Try it ->
To answer, print the line containing "purple soap dispenser" and each line after it in the listing below, exactly as they stand.

Supplied data ->

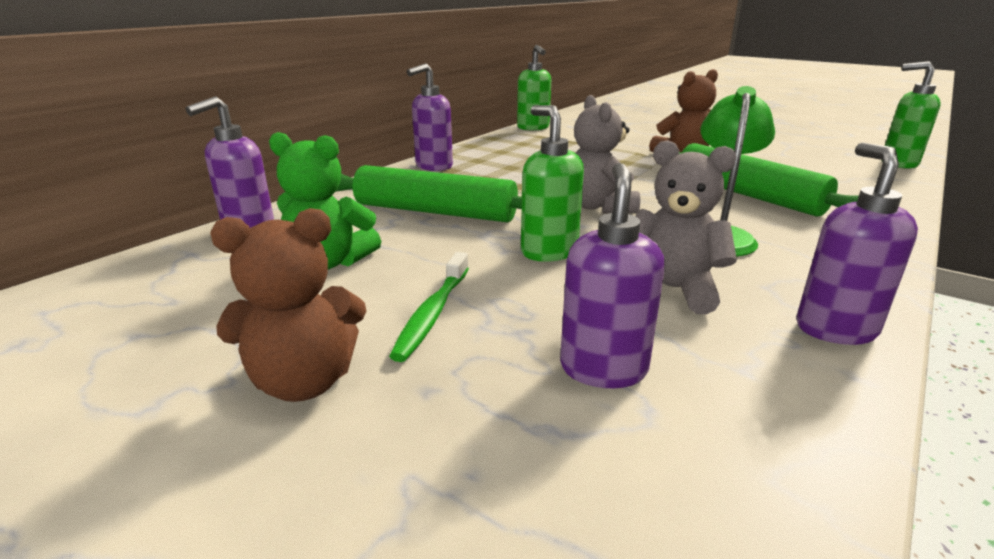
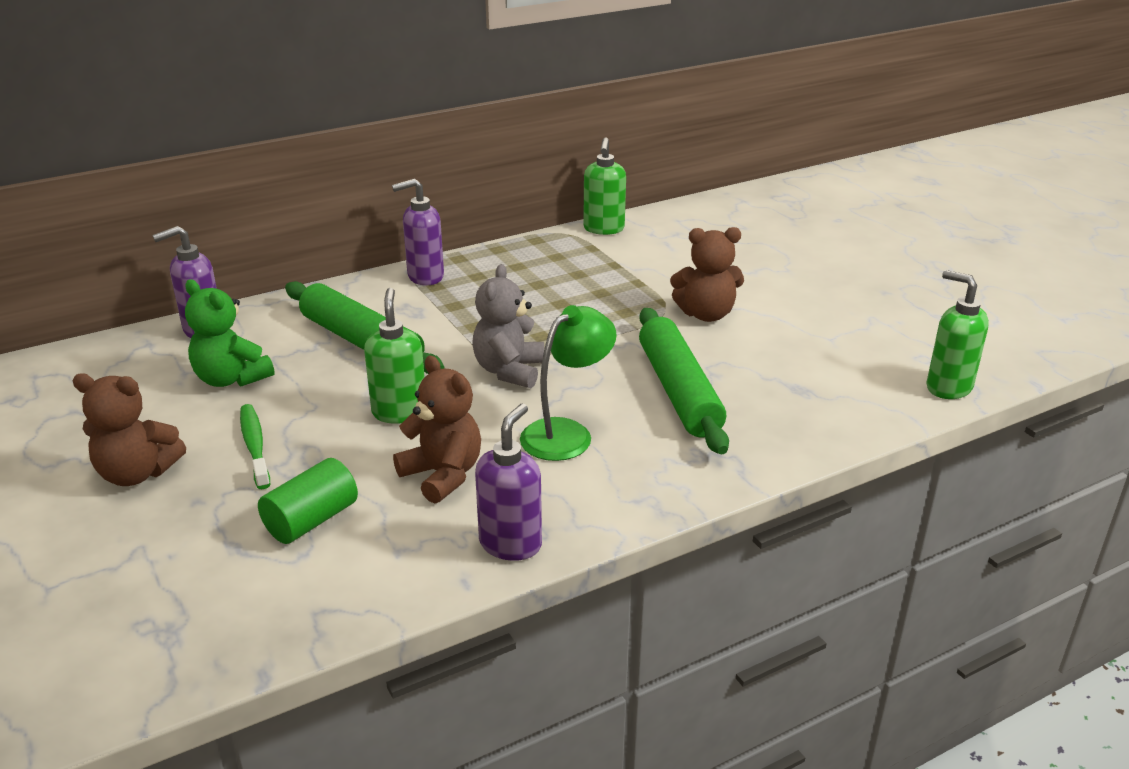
camera: 25 degrees right, 5 degrees up
green toothbrush [389,252,469,362] -> green toothbrush turned 120 degrees clockwise [240,404,270,489]
purple soap dispenser [560,163,665,388] -> green cylinder [258,458,358,544]
grey teddy bear [635,140,737,314] -> brown teddy bear [393,356,481,504]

Answer to this task ->
purple soap dispenser [560,163,665,388] -> green cylinder [258,458,358,544]
grey teddy bear [635,140,737,314] -> brown teddy bear [393,356,481,504]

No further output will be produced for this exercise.